> **Lines of data**
--------------------------------------------------

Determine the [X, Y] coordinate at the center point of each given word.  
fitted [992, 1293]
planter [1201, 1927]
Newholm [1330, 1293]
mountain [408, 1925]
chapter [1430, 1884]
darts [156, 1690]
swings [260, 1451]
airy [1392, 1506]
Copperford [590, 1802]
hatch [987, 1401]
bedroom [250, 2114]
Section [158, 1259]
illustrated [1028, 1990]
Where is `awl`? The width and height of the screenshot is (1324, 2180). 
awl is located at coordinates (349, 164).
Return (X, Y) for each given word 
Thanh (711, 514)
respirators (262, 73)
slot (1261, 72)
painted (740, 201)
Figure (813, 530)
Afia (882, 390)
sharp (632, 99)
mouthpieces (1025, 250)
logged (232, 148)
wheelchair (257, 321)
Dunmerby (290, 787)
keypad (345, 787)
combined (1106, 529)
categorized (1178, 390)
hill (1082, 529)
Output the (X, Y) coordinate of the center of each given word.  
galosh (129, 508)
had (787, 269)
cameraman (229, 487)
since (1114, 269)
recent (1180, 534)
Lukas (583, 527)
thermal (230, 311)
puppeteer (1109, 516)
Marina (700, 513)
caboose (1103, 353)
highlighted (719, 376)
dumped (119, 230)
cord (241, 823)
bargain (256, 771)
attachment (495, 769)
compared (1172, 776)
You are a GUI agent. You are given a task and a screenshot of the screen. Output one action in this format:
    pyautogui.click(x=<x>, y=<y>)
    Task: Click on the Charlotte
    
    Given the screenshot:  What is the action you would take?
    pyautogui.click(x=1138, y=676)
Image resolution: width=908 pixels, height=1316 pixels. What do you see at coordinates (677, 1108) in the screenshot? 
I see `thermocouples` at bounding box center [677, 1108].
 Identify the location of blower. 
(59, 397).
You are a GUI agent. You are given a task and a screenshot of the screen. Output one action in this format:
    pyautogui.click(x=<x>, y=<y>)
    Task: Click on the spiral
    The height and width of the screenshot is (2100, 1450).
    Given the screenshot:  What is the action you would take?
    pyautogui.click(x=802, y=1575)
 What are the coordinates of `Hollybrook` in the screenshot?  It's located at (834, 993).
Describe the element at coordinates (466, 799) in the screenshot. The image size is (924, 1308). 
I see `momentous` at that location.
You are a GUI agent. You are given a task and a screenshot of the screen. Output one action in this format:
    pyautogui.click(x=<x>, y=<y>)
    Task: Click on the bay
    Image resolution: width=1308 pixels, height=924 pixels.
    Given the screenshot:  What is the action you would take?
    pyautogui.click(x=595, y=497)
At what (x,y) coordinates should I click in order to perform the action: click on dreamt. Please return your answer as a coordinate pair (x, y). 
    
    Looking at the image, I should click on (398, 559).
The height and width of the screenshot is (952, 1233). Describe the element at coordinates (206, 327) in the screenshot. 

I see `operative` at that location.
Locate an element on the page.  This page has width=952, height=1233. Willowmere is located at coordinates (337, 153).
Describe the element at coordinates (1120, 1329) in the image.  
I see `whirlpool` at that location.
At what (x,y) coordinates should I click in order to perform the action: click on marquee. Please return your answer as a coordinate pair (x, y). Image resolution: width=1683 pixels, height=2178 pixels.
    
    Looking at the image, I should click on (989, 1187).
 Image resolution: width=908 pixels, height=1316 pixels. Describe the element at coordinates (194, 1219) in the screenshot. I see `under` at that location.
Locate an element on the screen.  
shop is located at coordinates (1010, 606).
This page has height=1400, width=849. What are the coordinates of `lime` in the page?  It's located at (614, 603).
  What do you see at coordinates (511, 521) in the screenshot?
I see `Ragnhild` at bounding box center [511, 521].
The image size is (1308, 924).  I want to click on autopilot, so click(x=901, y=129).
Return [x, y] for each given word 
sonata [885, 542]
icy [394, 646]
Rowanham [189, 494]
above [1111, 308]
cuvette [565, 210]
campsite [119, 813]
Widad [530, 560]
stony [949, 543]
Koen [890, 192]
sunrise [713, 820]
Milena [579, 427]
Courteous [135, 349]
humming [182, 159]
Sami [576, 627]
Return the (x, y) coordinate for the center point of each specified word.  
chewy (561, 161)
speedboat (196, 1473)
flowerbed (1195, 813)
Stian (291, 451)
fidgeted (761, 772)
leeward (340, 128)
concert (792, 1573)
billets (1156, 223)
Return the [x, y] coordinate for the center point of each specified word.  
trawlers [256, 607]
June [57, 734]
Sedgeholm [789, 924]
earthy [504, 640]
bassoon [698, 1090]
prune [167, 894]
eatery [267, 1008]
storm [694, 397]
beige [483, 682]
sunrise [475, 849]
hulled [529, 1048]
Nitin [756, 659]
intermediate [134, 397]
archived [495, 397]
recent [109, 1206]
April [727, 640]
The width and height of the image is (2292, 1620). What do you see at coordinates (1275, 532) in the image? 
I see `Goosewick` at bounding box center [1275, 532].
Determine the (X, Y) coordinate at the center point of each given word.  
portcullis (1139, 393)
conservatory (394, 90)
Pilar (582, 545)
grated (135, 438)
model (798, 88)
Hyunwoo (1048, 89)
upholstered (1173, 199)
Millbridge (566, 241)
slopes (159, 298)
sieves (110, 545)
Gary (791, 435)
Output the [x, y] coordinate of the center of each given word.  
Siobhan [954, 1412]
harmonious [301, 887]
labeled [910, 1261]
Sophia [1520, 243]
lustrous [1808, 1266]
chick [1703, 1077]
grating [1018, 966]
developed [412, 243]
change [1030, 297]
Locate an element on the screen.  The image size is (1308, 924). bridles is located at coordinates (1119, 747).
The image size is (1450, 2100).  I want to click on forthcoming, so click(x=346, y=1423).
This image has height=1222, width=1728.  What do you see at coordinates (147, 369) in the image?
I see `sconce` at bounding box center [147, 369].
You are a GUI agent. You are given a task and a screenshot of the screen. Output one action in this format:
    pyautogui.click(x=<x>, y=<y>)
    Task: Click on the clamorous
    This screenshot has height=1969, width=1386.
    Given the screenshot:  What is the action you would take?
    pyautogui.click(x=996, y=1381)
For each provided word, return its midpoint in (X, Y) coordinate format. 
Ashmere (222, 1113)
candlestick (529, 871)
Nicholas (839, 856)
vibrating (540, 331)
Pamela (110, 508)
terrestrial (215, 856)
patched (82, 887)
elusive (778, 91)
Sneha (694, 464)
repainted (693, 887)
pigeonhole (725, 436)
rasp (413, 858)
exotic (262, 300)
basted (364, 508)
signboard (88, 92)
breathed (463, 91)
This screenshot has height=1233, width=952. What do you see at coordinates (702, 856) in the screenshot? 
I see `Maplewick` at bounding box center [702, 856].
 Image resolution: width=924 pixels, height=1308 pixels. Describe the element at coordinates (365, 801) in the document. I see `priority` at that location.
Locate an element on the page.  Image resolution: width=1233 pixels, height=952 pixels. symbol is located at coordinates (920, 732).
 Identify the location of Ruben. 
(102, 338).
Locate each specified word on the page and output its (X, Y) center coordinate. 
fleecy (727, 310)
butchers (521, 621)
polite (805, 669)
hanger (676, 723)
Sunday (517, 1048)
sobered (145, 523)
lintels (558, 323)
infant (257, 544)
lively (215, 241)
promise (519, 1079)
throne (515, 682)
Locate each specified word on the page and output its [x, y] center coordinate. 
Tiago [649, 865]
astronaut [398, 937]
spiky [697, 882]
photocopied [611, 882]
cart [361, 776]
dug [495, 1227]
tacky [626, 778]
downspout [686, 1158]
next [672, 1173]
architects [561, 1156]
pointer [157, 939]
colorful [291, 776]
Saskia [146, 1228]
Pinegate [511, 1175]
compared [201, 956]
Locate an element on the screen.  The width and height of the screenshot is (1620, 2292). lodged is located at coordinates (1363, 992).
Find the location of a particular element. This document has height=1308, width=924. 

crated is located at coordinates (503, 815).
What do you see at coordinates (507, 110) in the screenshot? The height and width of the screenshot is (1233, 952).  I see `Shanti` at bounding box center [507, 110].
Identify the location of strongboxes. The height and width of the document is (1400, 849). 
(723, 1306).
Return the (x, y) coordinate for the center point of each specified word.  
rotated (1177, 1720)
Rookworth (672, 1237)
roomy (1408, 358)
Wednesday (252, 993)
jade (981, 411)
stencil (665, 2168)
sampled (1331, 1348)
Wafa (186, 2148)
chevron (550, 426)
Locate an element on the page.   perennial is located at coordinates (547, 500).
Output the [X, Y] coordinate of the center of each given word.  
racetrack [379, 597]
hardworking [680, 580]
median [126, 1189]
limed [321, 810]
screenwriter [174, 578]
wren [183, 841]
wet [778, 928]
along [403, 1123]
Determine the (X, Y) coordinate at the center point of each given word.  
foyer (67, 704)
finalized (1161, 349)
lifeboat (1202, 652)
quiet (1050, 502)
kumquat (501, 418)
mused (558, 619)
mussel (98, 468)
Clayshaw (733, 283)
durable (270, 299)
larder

--------------------------------------------------

> **Problem to solve**
Change "colorful" to "vivid" in the data, starting with the line with "pointer [157, 939]" and going on through the line with "What do you see at coordinates (507, 110)". Give only those lines, with nothing else altered.

> **Finished task**
pointer [157, 939]
vivid [291, 776]
Saskia [146, 1228]
Pinegate [511, 1175]
compared [201, 956]
Locate an element on the screen.  The width and height of the screenshot is (1620, 2292). lodged is located at coordinates (1363, 992).
Find the location of a particular element. This document has height=1308, width=924. 

crated is located at coordinates (503, 815).
What do you see at coordinates (507, 110) in the screenshot? The height and width of the screenshot is (1233, 952).  I see `Shanti` at bounding box center [507, 110].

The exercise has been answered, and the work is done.